(Beginning of AVAILABLE DATA)

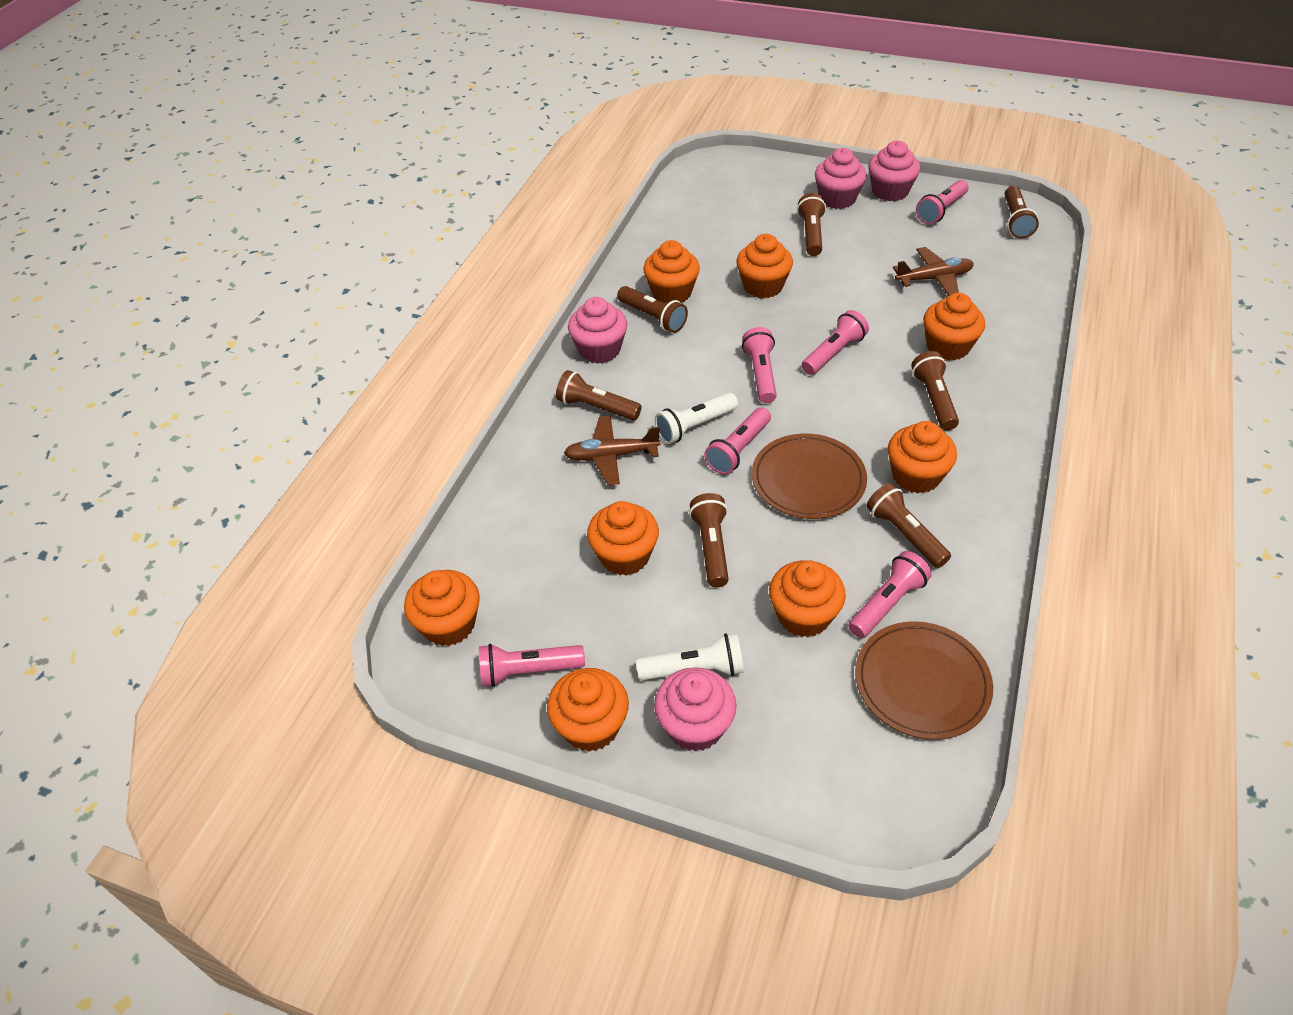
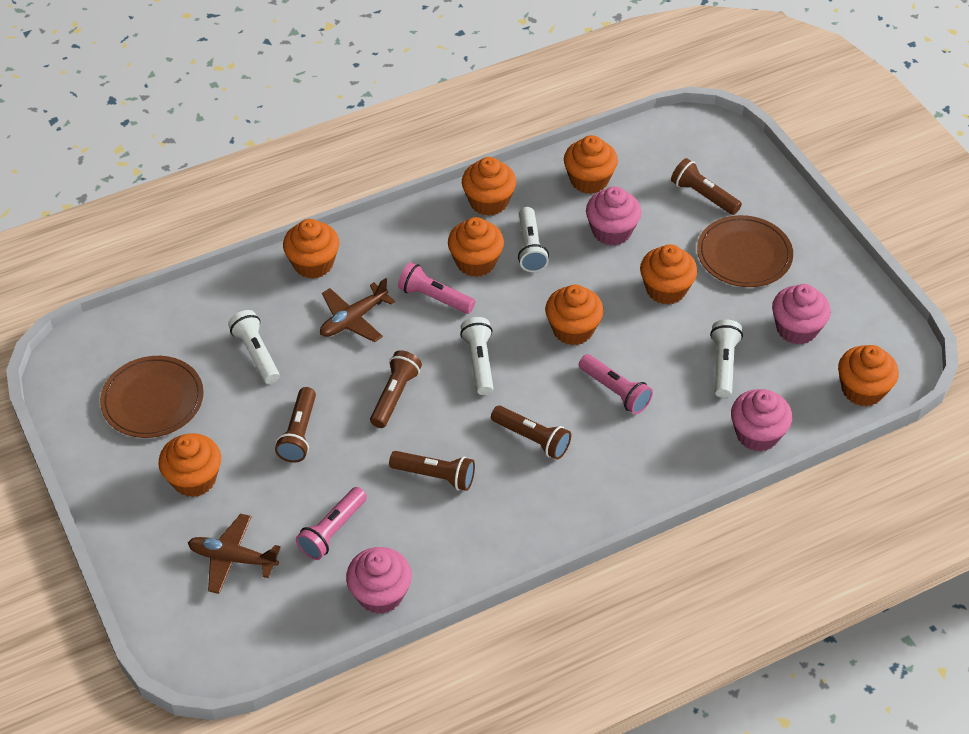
brown flashlight: 7 -> 5
pink flashlight: 6 -> 3
white flashlight: 2 -> 4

(End of AVAILABLE DATA)

EXERCISE DESCRIPTION: What's needed is a word-for-word retyping of the listing, minus its pictures.

WRITTEN RESPONSE:
brown flashlight: 7 -> 5
pink flashlight: 6 -> 3
white flashlight: 2 -> 4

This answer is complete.